Exercise:
Return only this: the line with "(329, 167) = (550, 206): green" and all the lines that follow it below, through the final one, exactly as they are.

Records to process:
=== Section Start ===
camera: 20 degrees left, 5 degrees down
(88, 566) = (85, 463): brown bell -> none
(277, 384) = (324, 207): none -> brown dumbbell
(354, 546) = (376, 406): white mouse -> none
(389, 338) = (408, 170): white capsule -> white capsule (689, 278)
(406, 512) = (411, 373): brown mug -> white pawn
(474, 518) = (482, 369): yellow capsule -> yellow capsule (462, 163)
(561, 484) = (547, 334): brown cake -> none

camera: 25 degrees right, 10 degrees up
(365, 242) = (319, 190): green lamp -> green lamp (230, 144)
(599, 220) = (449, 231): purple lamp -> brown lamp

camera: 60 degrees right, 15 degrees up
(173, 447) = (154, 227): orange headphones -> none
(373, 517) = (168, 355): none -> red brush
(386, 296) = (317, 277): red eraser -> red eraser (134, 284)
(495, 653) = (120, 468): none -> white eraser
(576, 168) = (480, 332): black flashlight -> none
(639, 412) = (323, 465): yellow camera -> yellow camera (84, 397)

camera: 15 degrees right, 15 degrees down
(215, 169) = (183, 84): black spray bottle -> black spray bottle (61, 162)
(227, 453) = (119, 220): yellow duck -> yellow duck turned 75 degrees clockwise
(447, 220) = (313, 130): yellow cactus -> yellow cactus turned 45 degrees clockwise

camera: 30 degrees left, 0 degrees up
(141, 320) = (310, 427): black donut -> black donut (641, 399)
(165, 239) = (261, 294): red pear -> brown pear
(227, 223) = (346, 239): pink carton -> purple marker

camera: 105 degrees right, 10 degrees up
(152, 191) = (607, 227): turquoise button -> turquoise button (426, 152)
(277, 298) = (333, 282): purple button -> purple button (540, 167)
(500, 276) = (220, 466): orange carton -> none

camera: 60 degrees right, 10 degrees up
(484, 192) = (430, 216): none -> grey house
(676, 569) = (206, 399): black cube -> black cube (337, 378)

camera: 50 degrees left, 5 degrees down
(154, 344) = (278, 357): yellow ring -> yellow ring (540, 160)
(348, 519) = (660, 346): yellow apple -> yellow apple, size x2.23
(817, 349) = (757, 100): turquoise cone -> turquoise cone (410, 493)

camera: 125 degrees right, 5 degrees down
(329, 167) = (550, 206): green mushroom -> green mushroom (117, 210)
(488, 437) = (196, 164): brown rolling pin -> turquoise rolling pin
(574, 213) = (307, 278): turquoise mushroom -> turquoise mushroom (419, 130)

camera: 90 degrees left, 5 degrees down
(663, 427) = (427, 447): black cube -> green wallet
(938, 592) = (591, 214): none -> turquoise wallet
=== Section End ===
Response to this exercise:
(329, 167) = (550, 206): green mushroom -> green mushroom (117, 210)
(488, 437) = (196, 164): brown rolling pin -> turquoise rolling pin
(574, 213) = (307, 278): turquoise mushroom -> turquoise mushroom (419, 130)

camera: 90 degrees left, 5 degrees down
(663, 427) = (427, 447): black cube -> green wallet
(938, 592) = (591, 214): none -> turquoise wallet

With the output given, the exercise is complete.